# RECORDS TO PROCESS
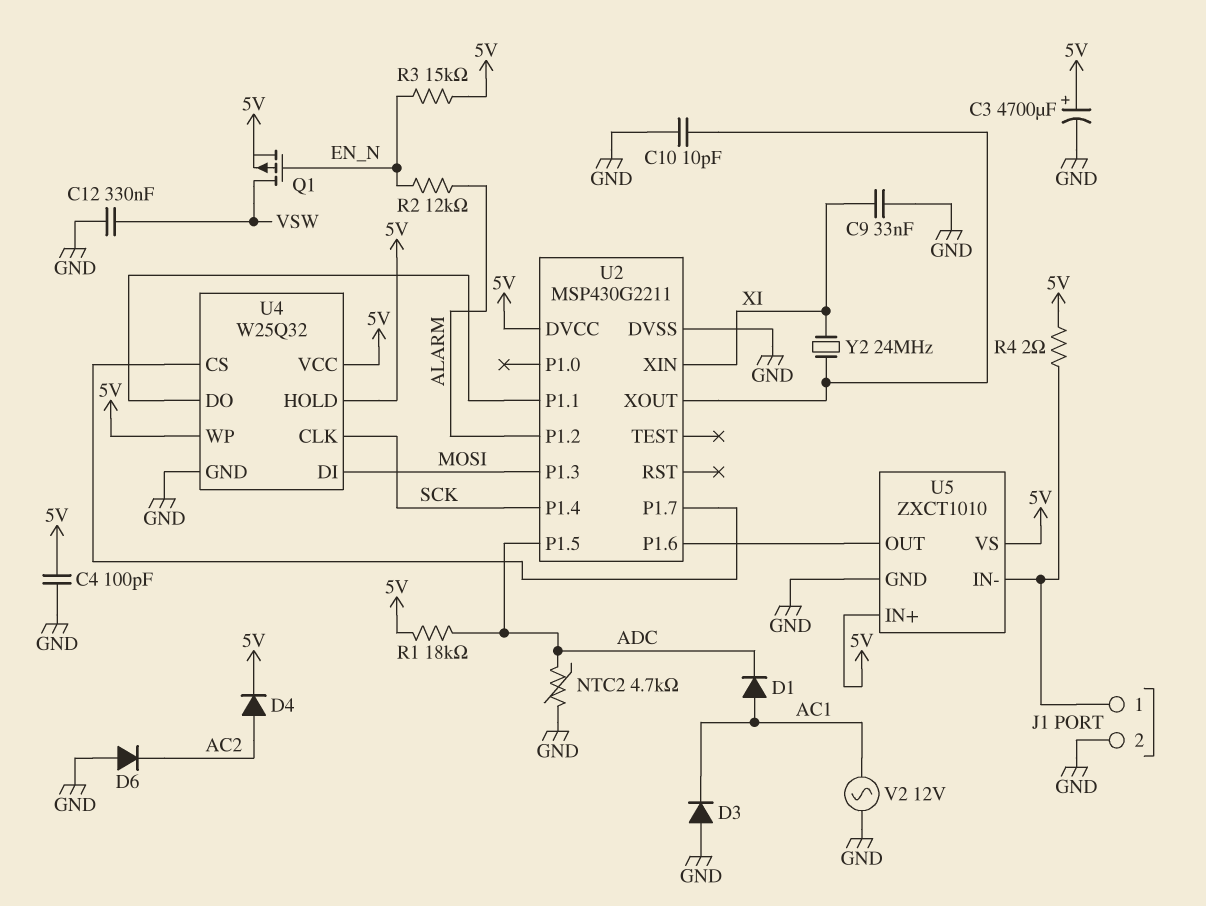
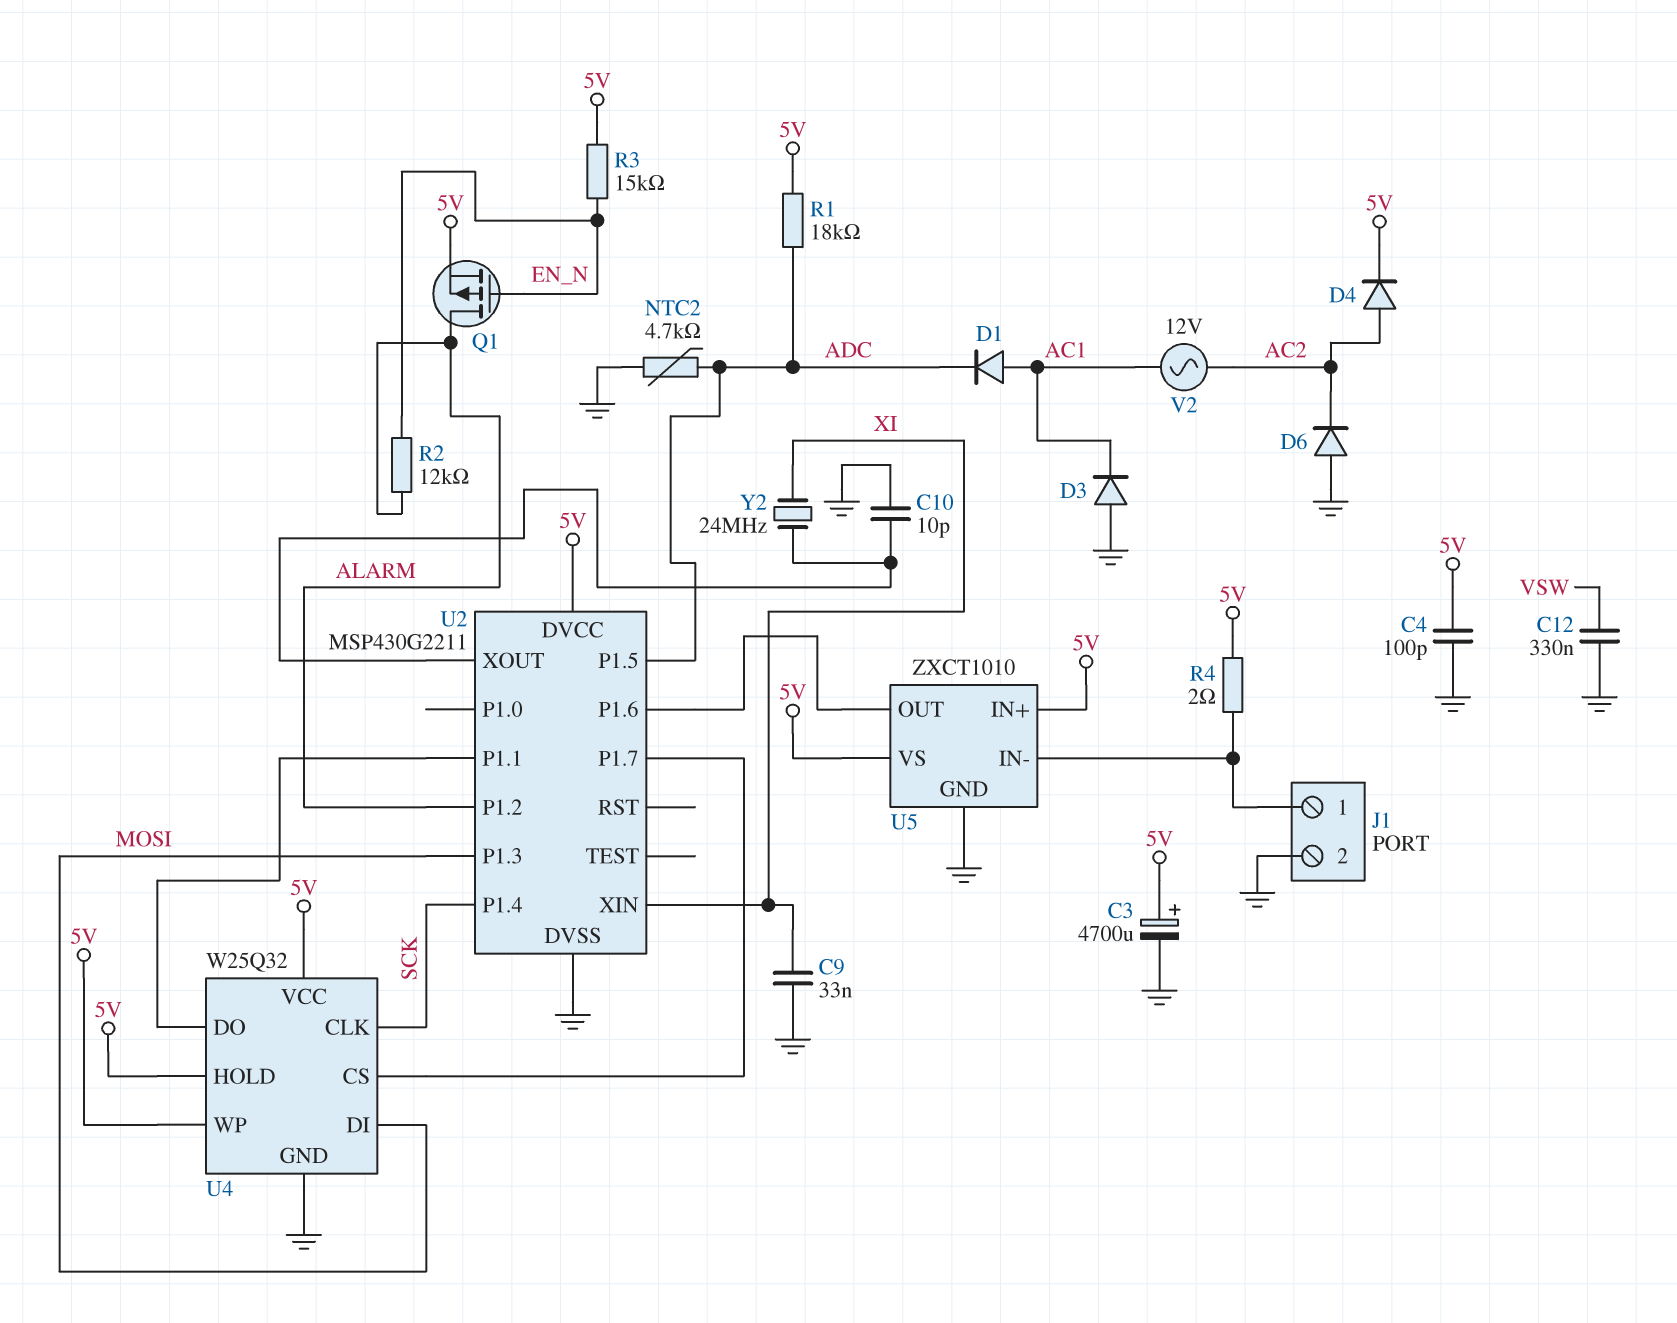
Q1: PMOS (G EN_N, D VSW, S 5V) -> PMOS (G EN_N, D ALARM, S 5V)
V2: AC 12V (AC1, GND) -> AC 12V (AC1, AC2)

...

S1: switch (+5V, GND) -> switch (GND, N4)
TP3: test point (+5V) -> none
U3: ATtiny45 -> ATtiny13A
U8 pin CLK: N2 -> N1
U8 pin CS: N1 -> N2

# TASK OBJECTIVE
The response must hold only the lines above from the line with "Q1: PMOS (G" through the line with "V2: AC 12V (AC1, GND) -> AC 12V (AC1, AC2)", each copied exactly, both ends kept.

# WRITTEN RESPONSE
Q1: PMOS (G EN_N, D VSW, S 5V) -> PMOS (G EN_N, D ALARM, S 5V)
V2: AC 12V (AC1, GND) -> AC 12V (AC1, AC2)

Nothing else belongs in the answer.